== WHAT IS BEING ASKED ==
Type again, exactly, the lines below from the start through the line that includes "C109: 330nF (GND, NET13)".

== RECORDS FOR THIS EXERCISE ==
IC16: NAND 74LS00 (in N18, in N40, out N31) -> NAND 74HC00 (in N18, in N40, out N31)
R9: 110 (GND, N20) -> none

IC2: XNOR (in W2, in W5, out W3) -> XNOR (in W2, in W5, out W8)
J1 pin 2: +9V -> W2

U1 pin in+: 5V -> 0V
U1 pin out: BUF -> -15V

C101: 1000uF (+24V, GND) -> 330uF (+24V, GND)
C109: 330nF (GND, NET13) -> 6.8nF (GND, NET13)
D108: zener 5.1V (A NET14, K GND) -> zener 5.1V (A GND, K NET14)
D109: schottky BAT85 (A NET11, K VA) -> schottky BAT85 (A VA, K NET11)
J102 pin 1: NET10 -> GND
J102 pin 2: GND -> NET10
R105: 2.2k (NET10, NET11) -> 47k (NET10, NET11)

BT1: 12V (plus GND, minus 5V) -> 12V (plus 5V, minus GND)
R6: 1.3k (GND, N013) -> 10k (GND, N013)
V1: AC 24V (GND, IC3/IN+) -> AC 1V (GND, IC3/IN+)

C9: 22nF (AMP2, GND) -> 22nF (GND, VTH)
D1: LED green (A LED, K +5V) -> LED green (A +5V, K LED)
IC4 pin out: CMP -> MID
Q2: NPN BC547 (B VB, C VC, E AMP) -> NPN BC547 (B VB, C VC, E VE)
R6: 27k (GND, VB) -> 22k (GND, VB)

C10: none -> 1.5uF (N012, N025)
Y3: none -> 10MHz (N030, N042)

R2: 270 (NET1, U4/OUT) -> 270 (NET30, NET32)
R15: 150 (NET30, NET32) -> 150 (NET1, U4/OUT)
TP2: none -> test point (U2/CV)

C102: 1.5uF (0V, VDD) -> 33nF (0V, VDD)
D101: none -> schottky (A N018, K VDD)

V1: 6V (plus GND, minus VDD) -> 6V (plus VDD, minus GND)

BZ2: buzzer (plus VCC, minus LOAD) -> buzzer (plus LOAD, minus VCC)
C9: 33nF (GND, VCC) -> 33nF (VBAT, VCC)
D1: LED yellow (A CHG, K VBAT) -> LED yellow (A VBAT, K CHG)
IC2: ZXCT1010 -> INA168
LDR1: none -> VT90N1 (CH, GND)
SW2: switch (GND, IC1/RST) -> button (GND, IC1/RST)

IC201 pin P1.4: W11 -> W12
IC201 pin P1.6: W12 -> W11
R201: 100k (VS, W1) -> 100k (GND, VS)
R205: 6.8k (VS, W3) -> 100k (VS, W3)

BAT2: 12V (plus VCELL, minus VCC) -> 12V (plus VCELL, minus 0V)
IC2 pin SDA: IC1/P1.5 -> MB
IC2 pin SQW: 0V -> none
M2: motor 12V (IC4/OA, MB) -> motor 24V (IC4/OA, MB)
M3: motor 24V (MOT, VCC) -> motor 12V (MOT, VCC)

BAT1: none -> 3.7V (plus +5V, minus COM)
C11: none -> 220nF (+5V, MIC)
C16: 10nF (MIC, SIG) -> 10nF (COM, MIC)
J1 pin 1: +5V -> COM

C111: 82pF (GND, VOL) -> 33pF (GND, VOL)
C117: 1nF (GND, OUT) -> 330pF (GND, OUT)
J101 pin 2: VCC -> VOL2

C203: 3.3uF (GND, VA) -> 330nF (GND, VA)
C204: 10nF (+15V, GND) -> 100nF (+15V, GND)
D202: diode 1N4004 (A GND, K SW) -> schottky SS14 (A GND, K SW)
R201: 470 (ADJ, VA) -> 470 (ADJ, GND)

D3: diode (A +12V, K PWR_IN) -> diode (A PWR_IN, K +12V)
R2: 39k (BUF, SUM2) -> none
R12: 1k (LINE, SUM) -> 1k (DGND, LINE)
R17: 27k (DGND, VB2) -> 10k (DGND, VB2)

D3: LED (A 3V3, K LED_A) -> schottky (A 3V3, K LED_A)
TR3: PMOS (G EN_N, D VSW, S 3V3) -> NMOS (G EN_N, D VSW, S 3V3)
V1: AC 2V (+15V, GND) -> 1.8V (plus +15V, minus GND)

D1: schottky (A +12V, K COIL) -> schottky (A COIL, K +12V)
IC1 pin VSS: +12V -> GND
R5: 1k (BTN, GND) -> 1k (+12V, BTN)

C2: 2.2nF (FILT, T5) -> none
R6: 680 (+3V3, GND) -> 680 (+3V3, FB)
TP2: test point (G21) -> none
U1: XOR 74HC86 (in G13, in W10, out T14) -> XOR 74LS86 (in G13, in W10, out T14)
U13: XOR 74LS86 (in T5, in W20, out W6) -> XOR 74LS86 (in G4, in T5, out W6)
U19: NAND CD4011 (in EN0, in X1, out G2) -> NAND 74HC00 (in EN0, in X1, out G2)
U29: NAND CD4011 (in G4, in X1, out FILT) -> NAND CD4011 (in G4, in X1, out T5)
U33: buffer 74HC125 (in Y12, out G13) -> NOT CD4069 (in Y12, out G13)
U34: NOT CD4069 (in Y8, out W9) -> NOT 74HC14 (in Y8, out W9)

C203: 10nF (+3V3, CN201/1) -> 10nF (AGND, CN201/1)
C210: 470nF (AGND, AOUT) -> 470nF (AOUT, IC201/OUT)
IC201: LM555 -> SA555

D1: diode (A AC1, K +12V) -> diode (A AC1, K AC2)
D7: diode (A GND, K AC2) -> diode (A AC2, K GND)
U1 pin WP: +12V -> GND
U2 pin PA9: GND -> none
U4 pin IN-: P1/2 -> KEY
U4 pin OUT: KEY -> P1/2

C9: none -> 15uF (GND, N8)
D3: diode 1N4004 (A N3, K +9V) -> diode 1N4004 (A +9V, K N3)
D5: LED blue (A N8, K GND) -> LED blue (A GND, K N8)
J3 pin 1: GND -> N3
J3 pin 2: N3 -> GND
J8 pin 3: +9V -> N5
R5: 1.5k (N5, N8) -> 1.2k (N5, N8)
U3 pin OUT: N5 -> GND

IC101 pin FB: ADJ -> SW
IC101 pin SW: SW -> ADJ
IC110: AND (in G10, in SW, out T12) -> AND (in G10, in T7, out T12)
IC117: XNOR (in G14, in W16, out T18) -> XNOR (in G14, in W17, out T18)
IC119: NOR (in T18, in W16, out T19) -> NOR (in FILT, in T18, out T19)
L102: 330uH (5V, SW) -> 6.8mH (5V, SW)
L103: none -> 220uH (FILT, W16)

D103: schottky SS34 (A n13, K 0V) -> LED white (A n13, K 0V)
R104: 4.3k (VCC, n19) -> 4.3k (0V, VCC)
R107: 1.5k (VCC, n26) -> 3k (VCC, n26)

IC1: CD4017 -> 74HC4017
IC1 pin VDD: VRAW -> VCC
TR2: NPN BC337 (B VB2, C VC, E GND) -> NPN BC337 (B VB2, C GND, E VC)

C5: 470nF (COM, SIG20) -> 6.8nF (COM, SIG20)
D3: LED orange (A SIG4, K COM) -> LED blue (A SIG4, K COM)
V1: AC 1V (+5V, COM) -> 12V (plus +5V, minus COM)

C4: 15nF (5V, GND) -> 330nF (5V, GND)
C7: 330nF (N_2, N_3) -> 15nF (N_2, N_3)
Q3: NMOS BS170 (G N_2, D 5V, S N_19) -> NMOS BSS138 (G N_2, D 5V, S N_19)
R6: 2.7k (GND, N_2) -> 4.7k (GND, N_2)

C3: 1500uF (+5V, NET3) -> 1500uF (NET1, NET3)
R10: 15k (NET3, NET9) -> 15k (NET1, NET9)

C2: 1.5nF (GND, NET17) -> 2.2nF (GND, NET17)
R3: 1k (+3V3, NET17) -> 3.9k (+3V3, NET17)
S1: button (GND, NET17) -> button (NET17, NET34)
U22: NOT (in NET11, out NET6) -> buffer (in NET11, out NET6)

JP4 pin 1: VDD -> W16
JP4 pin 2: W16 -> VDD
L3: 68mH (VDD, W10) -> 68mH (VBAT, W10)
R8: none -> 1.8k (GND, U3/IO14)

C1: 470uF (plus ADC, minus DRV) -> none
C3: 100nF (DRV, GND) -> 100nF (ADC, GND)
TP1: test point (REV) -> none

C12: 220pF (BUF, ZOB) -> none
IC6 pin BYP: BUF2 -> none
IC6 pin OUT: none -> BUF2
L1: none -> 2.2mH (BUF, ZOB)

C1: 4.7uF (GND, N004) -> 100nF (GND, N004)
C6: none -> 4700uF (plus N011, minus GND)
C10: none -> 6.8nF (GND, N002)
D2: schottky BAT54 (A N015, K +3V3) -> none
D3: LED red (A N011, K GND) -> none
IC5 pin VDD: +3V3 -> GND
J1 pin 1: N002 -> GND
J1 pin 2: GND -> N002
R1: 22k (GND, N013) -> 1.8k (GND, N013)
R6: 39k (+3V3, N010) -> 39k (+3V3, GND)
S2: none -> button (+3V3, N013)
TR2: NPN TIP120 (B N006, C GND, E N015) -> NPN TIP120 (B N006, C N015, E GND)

== ANSWER FOR THIS EXERCISE ==
IC16: NAND 74LS00 (in N18, in N40, out N31) -> NAND 74HC00 (in N18, in N40, out N31)
R9: 110 (GND, N20) -> none

IC2: XNOR (in W2, in W5, out W3) -> XNOR (in W2, in W5, out W8)
J1 pin 2: +9V -> W2

U1 pin in+: 5V -> 0V
U1 pin out: BUF -> -15V

C101: 1000uF (+24V, GND) -> 330uF (+24V, GND)
C109: 330nF (GND, NET13) -> 6.8nF (GND, NET13)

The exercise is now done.